**EXERCISE DETAILS:** What lines below include the string "AGND"? Pick them out and copy them.

▬▬▬▬▬▬

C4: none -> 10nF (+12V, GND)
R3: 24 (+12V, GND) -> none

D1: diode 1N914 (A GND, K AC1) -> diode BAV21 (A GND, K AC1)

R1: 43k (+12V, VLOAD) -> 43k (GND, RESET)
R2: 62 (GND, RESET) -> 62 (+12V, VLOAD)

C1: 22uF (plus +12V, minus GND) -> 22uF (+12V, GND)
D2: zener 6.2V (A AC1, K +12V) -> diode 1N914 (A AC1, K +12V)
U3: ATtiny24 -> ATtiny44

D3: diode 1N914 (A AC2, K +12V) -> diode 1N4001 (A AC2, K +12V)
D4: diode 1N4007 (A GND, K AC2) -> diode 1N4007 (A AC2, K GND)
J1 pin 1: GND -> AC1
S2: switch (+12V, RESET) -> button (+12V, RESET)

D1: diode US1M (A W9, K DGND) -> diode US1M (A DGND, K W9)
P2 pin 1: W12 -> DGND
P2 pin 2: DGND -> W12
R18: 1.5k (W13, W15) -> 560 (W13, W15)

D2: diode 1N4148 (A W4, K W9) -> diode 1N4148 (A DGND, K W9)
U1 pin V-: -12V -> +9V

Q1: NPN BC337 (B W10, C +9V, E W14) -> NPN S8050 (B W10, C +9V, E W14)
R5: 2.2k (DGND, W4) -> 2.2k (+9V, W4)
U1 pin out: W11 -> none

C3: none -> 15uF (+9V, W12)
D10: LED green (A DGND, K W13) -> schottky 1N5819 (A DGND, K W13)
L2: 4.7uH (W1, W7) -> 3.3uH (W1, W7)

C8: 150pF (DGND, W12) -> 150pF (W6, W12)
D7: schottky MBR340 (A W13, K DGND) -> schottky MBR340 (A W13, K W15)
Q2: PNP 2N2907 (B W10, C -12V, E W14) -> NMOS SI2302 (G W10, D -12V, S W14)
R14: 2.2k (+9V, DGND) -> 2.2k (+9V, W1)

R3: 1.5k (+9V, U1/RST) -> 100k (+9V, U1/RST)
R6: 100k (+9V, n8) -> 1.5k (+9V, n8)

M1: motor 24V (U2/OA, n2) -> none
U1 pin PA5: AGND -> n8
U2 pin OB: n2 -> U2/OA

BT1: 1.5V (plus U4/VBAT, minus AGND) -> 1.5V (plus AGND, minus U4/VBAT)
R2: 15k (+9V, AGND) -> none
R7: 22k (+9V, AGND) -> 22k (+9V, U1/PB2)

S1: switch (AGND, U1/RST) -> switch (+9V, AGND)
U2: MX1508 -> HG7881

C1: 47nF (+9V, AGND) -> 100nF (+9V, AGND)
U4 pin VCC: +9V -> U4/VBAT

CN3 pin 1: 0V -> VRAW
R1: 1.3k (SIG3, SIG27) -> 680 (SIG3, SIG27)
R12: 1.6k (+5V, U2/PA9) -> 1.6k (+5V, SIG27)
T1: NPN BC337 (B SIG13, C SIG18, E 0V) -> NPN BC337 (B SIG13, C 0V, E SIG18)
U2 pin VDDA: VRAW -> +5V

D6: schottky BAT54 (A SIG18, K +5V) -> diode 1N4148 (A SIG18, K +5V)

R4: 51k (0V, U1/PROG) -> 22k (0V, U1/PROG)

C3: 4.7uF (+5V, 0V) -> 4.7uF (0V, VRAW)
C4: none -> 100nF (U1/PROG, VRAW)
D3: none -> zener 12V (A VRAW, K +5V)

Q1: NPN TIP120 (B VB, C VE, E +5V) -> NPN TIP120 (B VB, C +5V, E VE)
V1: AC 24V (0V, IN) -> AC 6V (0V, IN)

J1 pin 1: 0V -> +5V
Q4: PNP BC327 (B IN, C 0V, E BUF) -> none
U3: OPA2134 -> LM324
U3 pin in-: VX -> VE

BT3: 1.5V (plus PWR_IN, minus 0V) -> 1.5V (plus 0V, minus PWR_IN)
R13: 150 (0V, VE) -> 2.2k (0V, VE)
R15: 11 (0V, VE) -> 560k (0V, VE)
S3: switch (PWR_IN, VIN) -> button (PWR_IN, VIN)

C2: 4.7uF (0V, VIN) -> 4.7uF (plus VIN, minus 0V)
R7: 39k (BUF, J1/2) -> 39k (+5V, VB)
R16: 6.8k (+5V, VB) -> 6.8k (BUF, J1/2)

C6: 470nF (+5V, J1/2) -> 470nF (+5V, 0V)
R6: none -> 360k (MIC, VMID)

▬▬▬▬▬▬

**WRITTEN REPLY:**
U1 pin PA5: AGND -> n8
BT1: 1.5V (plus U4/VBAT, minus AGND) -> 1.5V (plus AGND, minus U4/VBAT)
R2: 15k (+9V, AGND) -> none
R7: 22k (+9V, AGND) -> 22k (+9V, U1/PB2)
S1: switch (AGND, U1/RST) -> switch (+9V, AGND)
C1: 47nF (+9V, AGND) -> 100nF (+9V, AGND)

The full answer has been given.